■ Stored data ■
___
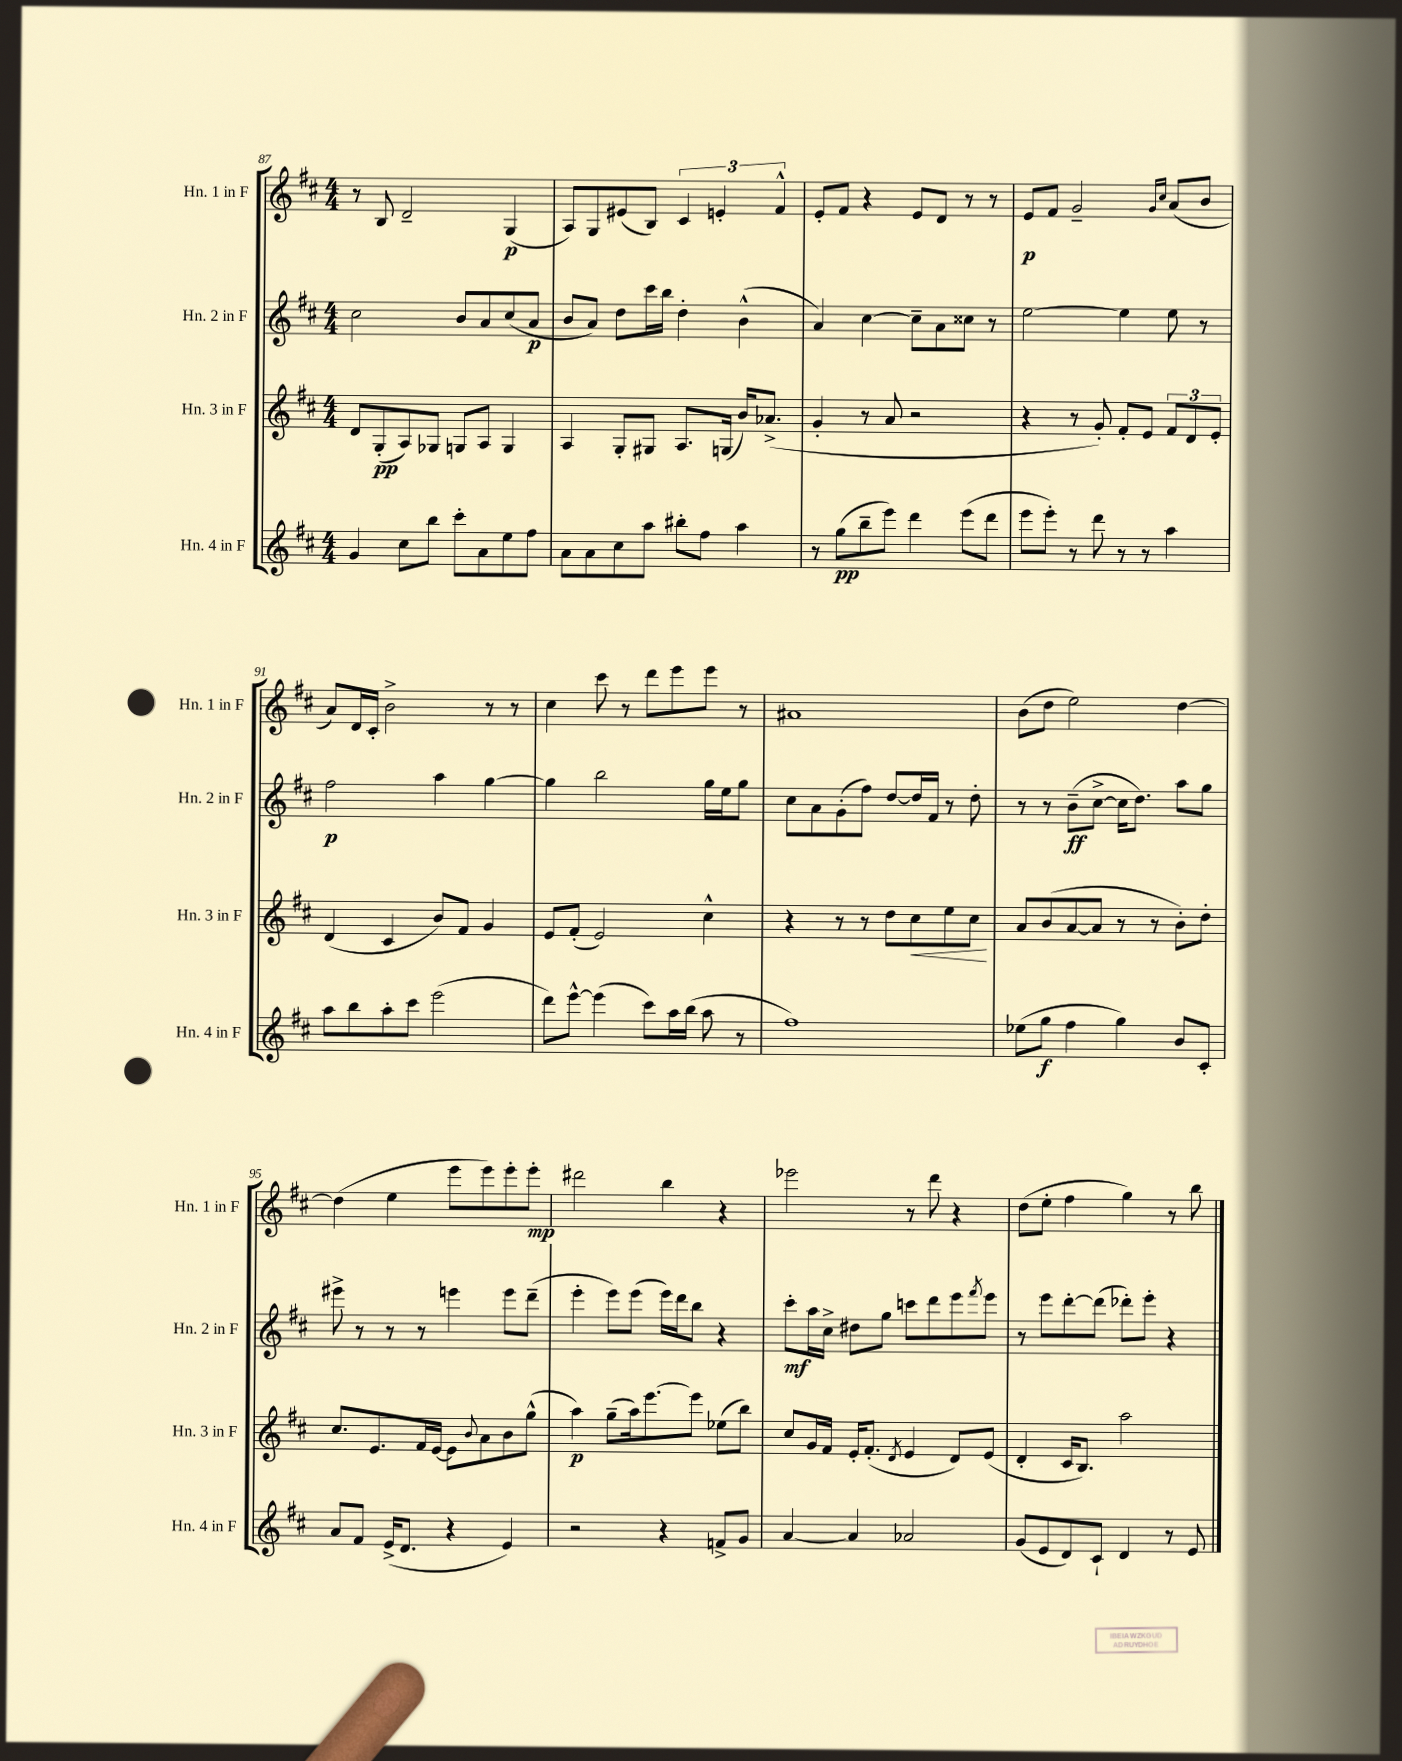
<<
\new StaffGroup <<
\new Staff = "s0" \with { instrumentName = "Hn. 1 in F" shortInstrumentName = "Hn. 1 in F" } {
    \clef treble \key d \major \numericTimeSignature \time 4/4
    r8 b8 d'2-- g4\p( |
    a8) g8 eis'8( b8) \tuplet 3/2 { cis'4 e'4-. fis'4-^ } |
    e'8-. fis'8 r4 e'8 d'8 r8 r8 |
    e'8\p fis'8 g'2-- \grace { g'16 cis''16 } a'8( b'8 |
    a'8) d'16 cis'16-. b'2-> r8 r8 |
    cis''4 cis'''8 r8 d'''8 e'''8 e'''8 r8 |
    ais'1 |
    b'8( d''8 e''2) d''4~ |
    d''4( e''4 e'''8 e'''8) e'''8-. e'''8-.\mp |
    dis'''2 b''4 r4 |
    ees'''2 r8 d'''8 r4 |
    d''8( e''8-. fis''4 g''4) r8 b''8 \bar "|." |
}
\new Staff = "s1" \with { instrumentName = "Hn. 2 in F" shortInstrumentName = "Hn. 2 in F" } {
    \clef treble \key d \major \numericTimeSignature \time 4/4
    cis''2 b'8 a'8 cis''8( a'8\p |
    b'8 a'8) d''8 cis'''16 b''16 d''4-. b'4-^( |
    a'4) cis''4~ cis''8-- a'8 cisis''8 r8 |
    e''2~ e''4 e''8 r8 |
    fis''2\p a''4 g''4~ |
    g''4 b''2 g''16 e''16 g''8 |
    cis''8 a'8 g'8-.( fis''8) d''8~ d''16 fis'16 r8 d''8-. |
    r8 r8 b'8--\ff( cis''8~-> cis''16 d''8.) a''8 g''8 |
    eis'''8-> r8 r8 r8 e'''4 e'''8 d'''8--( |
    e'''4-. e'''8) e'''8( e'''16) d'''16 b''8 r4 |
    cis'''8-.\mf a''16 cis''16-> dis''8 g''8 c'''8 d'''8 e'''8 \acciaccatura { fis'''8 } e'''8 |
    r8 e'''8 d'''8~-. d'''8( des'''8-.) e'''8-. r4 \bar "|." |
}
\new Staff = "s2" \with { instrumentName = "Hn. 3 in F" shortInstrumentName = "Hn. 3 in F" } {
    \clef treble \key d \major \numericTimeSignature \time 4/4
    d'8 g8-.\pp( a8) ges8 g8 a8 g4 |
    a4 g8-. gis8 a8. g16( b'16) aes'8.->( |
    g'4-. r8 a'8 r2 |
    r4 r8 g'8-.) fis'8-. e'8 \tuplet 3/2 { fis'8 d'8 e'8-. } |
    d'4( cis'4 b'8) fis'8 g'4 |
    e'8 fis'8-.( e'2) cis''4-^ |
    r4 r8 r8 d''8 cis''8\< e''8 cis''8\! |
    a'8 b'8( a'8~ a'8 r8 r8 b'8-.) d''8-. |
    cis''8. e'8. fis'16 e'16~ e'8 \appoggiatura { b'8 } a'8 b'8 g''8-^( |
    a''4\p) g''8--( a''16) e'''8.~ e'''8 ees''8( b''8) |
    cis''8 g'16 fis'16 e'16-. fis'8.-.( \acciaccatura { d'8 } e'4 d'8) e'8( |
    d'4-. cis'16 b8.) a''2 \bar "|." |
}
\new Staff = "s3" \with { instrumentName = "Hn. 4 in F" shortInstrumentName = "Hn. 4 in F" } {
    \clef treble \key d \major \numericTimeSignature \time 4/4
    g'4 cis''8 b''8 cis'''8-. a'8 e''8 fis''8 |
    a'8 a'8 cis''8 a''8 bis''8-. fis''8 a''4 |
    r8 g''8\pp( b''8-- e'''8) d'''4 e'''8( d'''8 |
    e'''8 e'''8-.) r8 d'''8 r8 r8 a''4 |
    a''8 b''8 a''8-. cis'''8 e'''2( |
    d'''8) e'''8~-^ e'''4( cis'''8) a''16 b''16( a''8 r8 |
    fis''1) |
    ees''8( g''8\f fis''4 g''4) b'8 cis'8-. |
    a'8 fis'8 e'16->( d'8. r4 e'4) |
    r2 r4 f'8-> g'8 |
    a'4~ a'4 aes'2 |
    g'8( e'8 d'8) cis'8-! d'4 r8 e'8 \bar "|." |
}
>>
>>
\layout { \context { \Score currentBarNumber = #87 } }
___
■ Challenge ■
Give the lines above as a numbered list, with blank lines left out and no pictures included.

■ Solution for this exercise ■
1. <<
2. \new StaffGroup <<
3. \new Staff = "s0" \with { instrumentName = "Hn. 1 in F" shortInstrumentName = "Hn. 1 in F" } {
4.     \clef treble \key d \major \numericTimeSignature \time 4/4
5.     r8 b8 d'2-- g4\p( |
6.     a8) g8 eis'8( b8) \tuplet 3/2 { cis'4 e'4-. fis'4-^ } |
7.     e'8-. fis'8 r4 e'8 d'8 r8 r8 |
8.     e'8\p fis'8 g'2-- \grace { g'16 cis''16 } a'8( b'8 |
9.     a'8) d'16 cis'16-. b'2-> r8 r8 |
10.     cis''4 cis'''8 r8 d'''8 e'''8 e'''8 r8 |
11.     ais'1 |
12.     b'8( d''8 e''2) d''4~ |
13.     d''4( e''4 e'''8 e'''8) e'''8-. e'''8-.\mp |
14.     dis'''2 b''4 r4 |
15.     ees'''2 r8 d'''8 r4 |
16.     d''8( e''8-. fis''4 g''4) r8 b''8 \bar "|." |
17. }
18. \new Staff = "s1" \with { instrumentName = "Hn. 2 in F" shortInstrumentName = "Hn. 2 in F" } {
19.     \clef treble \key d \major \numericTimeSignature \time 4/4
20.     cis''2 b'8 a'8 cis''8( a'8\p |
21.     b'8 a'8) d''8 cis'''16 b''16 d''4-. b'4-^( |
22.     a'4) cis''4~ cis''8-- a'8 cisis''8 r8 |
23.     e''2~ e''4 e''8 r8 |
24.     fis''2\p a''4 g''4~ |
25.     g''4 b''2 g''16 e''16 g''8 |
26.     cis''8 a'8 g'8-.( fis''8) d''8~ d''16 fis'16 r8 d''8-. |
27.     r8 r8 b'8--\ff( cis''8~-> cis''16 d''8.) a''8 g''8 |
28.     eis'''8-> r8 r8 r8 e'''4 e'''8 d'''8--( |
29.     e'''4-. e'''8) e'''8( e'''16) d'''16 b''8 r4 |
30.     cis'''8-.\mf a''16 cis''16-> dis''8 g''8 c'''8 d'''8 e'''8 \acciaccatura { fis'''8 } e'''8 |
31.     r8 e'''8 d'''8~-. d'''8( des'''8-.) e'''8-. r4 \bar "|." |
32. }
33. \new Staff = "s2" \with { instrumentName = "Hn. 3 in F" shortInstrumentName = "Hn. 3 in F" } {
34.     \clef treble \key d \major \numericTimeSignature \time 4/4
35.     d'8 g8-.\pp( a8) ges8 g8 a8 g4 |
36.     a4 g8-. gis8 a8. g16( b'16) aes'8.->( |
37.     g'4-. r8 a'8 r2 |
38.     r4 r8 g'8-.) fis'8-. e'8 \tuplet 3/2 { fis'8 d'8 e'8-. } |
39.     d'4( cis'4 b'8) fis'8 g'4 |
40.     e'8 fis'8-.( e'2) cis''4-^ |
41.     r4 r8 r8 d''8 cis''8\< e''8 cis''8\! |
42.     a'8 b'8( a'8~ a'8 r8 r8 b'8-.) d''8-. |
43.     cis''8. e'8. fis'16 e'16~ e'8 \appoggiatura { b'8 } a'8 b'8 g''8-^( |
44.     a''4\p) g''8--( a''16) e'''8.~ e'''8 ees''8( b''8) |
45.     cis''8 g'16 fis'16 e'16-. fis'8.-.( \acciaccatura { d'8 } e'4 d'8) e'8( |
46.     d'4-. cis'16 b8.) a''2 \bar "|." |
47. }
48. \new Staff = "s3" \with { instrumentName = "Hn. 4 in F" shortInstrumentName = "Hn. 4 in F" } {
49.     \clef treble \key d \major \numericTimeSignature \time 4/4
50.     g'4 cis''8 b''8 cis'''8-. a'8 e''8 fis''8 |
51.     a'8 a'8 cis''8 a''8 bis''8-. fis''8 a''4 |
52.     r8 g''8\pp( b''8-- e'''8) d'''4 e'''8( d'''8 |
53.     e'''8 e'''8-.) r8 d'''8 r8 r8 a''4 |
54.     a''8 b''8 a''8-. cis'''8 e'''2( |
55.     d'''8) e'''8~-^ e'''4( cis'''8) a''16 b''16( a''8 r8 |
56.     fis''1) |
57.     ees''8( g''8\f fis''4 g''4) b'8 cis'8-. |
58.     a'8 fis'8 e'16->( d'8. r4 e'4) |
59.     r2 r4 f'8-> g'8 |
60.     a'4~ a'4 aes'2 |
61.     g'8( e'8 d'8) cis'8-! d'4 r8 e'8 \bar "|." |
62. }
63. >>
64. >>
65. \layout { \context { \Score currentBarNumber = #87 } }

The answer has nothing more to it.